# [ACTIVITY]
Each line from the one holding "none -> green slope C2:D2 level 1 top C" to the last line below must be restated word for word, and no picture may be included.

# [Object state change records]
§ §

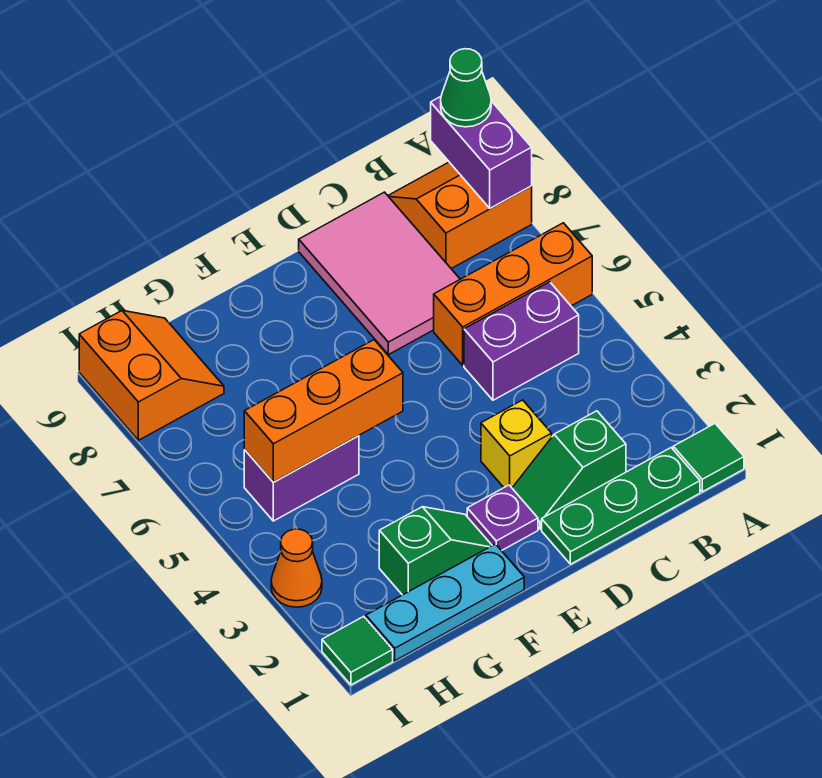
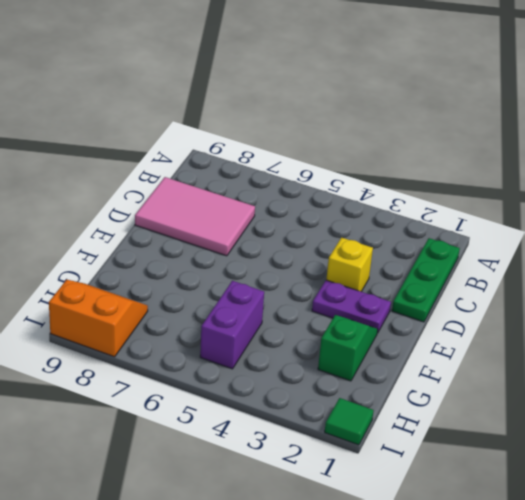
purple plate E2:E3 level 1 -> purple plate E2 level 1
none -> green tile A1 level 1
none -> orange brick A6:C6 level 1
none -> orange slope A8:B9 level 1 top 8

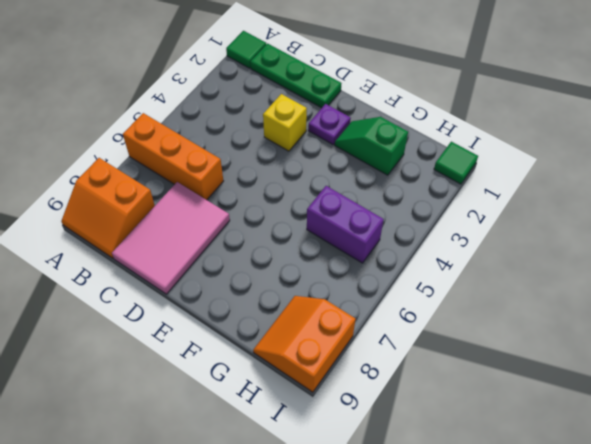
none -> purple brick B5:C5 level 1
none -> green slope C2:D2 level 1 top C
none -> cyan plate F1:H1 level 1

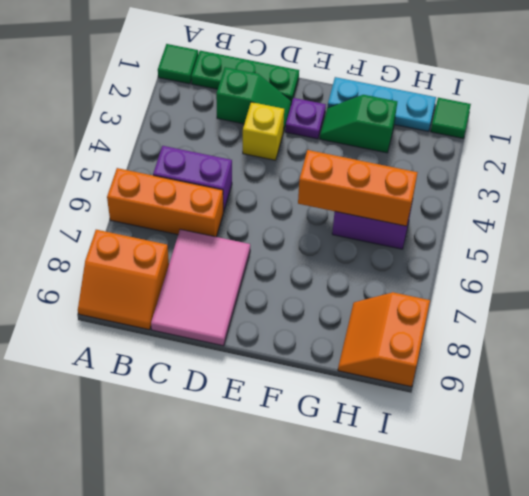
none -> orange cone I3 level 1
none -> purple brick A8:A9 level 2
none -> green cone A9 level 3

§ §

# [TASK RESULT]
none -> green slope C2:D2 level 1 top C
none -> cyan plate F1:H1 level 1

none -> orange cone I3 level 1
none -> purple brick A8:A9 level 2
none -> green cone A9 level 3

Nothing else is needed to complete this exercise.